Exercise description.
All of the records below are to be output exactly; no image belongs in the result.

Data for this task.

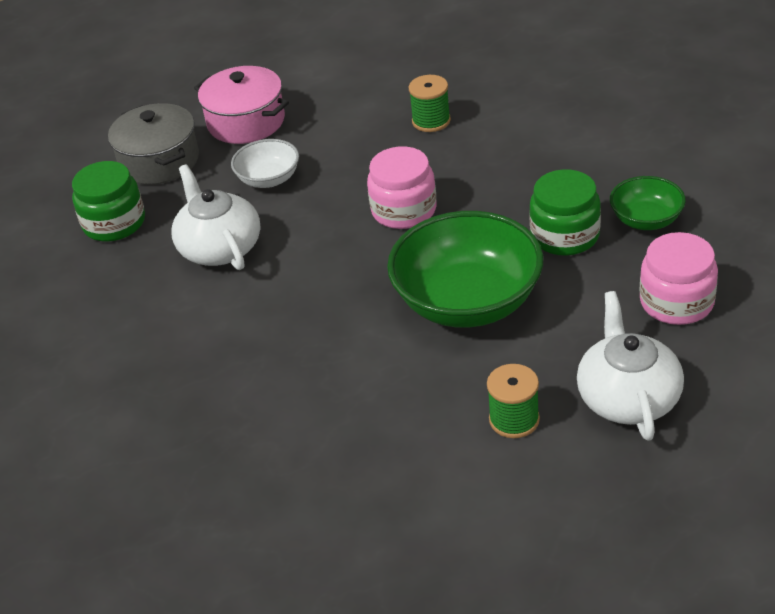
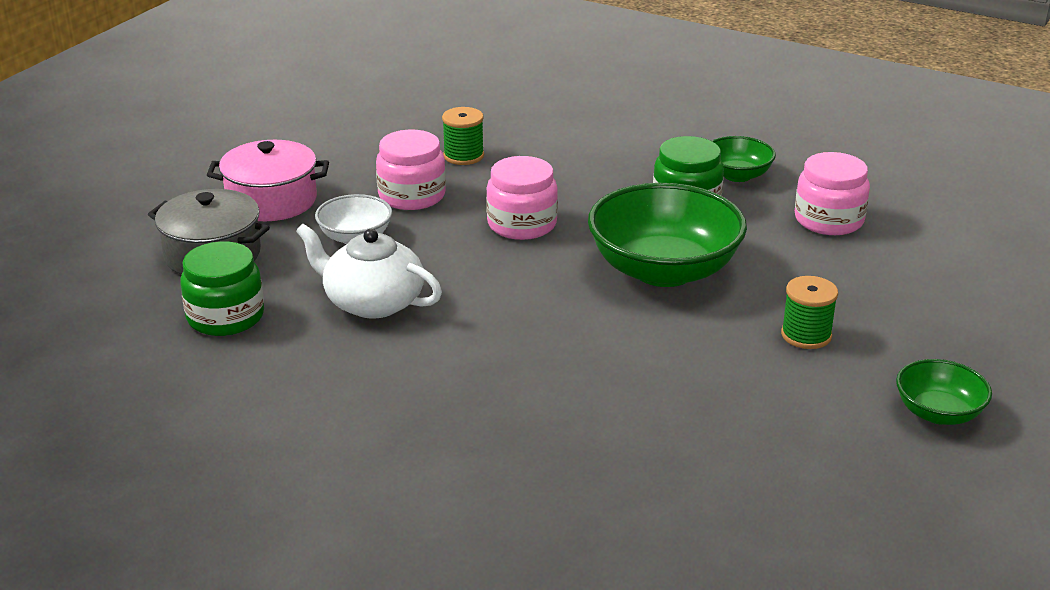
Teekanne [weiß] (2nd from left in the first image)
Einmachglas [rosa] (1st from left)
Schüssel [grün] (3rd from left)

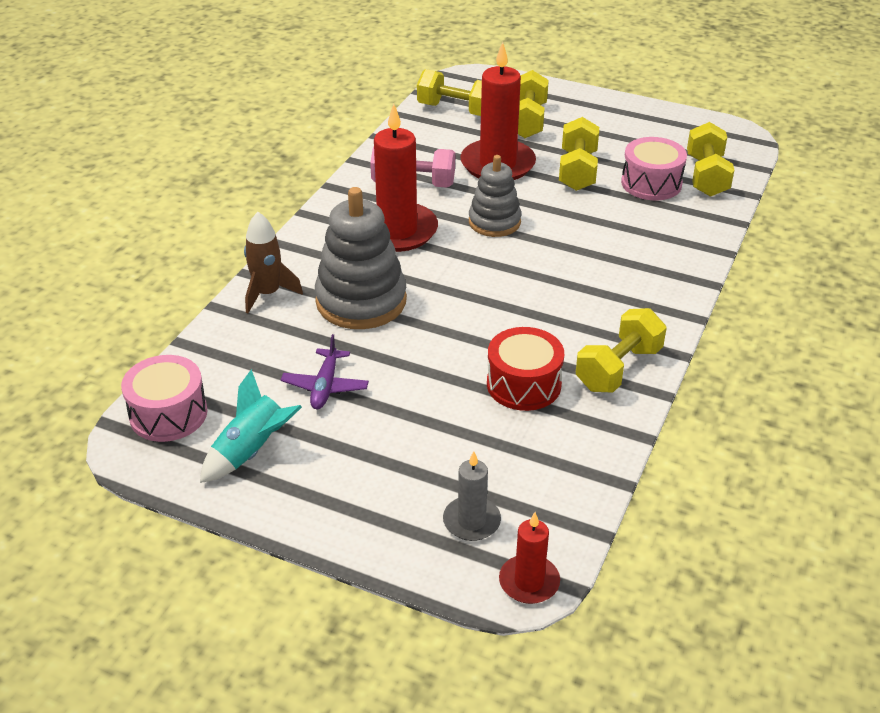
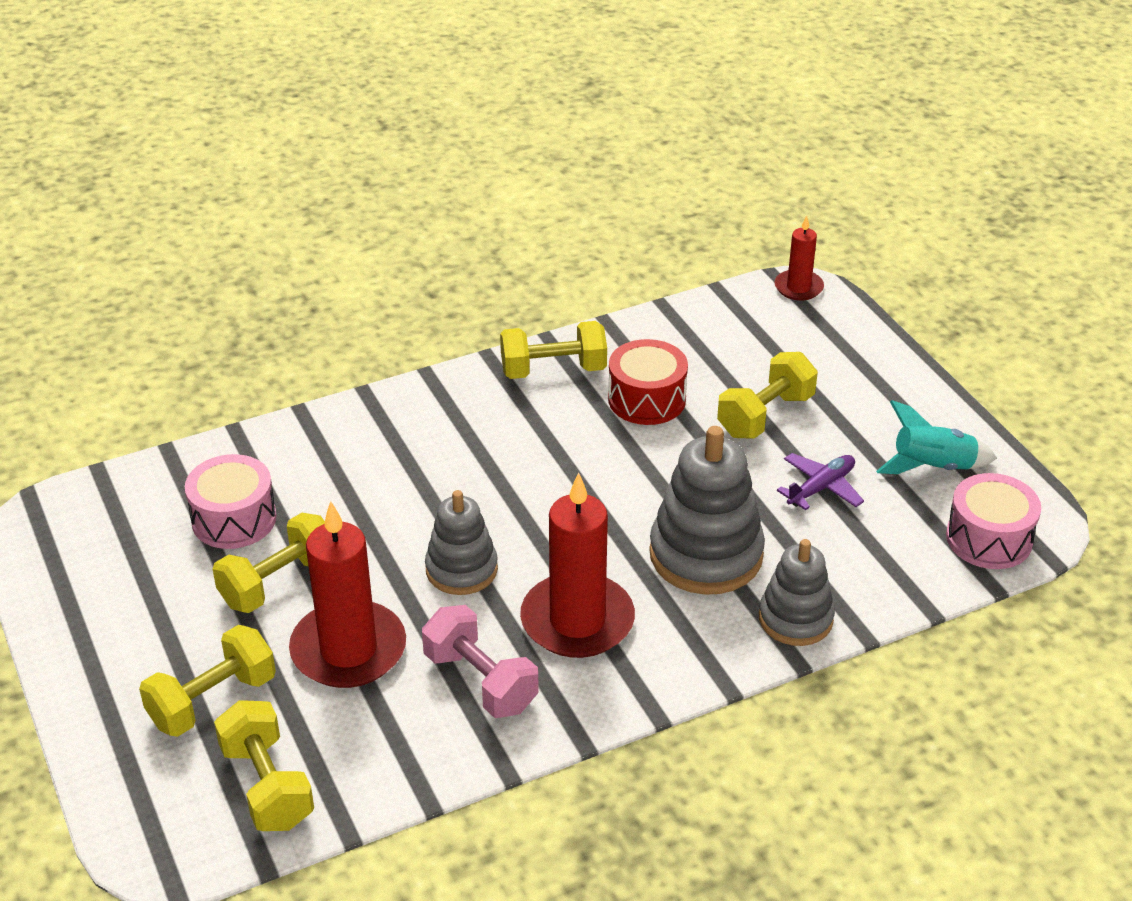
Kerze [grau]
Hantel [gelb] (5th from left)
Stapelspielzeug [grau] (3rd from left)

Written response.
Teekanne [weiß] (2nd from left in the first image)
Einmachglas [rosa] (1st from left)
Schüssel [grün] (3rd from left)

Kerze [grau]
Hantel [gelb] (5th from left)
Stapelspielzeug [grau] (3rd from left)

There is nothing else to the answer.